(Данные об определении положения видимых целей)
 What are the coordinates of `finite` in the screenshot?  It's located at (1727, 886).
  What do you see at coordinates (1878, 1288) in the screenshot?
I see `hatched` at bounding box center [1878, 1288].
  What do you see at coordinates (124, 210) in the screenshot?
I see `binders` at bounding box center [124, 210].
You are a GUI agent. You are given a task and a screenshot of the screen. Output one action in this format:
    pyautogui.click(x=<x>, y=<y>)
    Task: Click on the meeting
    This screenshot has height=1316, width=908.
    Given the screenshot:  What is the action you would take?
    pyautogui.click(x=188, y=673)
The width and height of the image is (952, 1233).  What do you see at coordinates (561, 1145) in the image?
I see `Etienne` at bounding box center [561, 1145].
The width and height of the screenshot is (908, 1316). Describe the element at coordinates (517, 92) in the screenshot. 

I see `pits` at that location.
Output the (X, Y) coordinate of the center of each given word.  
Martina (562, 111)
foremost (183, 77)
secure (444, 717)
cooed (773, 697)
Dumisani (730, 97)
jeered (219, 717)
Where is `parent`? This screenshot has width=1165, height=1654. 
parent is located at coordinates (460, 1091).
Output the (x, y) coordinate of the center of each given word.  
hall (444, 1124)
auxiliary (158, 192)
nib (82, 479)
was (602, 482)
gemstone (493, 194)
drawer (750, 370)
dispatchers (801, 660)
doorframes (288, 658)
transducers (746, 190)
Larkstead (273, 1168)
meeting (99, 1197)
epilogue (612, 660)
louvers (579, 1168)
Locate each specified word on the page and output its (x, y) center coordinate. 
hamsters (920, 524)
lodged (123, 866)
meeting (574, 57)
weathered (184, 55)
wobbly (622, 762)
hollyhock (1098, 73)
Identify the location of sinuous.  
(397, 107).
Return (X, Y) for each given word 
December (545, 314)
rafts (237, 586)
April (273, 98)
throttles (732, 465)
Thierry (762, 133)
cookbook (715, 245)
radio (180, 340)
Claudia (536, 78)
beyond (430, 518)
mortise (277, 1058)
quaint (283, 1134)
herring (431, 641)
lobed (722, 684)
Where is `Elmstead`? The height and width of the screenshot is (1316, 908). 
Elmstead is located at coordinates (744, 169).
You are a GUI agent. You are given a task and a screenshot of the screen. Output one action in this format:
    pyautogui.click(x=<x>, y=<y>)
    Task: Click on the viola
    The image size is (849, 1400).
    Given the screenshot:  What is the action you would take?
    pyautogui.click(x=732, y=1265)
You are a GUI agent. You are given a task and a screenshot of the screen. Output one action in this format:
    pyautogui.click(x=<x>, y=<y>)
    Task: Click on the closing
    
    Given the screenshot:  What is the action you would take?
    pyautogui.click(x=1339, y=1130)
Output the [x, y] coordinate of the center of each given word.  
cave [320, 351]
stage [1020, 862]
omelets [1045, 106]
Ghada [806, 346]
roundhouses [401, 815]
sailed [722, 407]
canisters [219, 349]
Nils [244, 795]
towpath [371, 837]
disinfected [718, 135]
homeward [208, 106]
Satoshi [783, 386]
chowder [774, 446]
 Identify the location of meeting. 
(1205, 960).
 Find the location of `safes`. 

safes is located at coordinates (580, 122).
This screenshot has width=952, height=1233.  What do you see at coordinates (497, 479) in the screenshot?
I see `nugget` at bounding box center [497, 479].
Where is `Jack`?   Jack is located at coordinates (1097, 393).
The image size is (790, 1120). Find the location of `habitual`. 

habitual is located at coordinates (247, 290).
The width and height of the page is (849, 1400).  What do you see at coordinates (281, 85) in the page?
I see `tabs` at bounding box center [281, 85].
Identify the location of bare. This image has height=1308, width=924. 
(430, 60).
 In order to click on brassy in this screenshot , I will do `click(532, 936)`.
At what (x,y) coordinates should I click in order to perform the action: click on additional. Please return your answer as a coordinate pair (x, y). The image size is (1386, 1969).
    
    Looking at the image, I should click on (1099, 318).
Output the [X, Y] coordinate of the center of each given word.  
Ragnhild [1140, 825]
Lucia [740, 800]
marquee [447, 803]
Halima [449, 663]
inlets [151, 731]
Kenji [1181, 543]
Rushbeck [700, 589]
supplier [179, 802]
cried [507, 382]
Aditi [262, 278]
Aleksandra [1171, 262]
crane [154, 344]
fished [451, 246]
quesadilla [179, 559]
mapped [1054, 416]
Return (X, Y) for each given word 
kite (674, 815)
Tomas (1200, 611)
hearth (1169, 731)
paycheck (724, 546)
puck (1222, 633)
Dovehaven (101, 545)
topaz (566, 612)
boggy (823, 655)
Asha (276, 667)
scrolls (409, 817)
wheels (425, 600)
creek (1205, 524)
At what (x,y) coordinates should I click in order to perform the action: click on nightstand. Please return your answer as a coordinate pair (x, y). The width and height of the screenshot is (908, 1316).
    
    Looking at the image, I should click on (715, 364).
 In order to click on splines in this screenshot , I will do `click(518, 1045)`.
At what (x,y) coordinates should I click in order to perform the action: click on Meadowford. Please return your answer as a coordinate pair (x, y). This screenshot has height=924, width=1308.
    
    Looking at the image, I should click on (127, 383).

ЗАДАНИЕ => Сколько строк листинга выше содержат слово «will»? Подсчитайте и укажите только число.

ВЫПОЛНЕННОЕ ЗАДАНИЕ => 2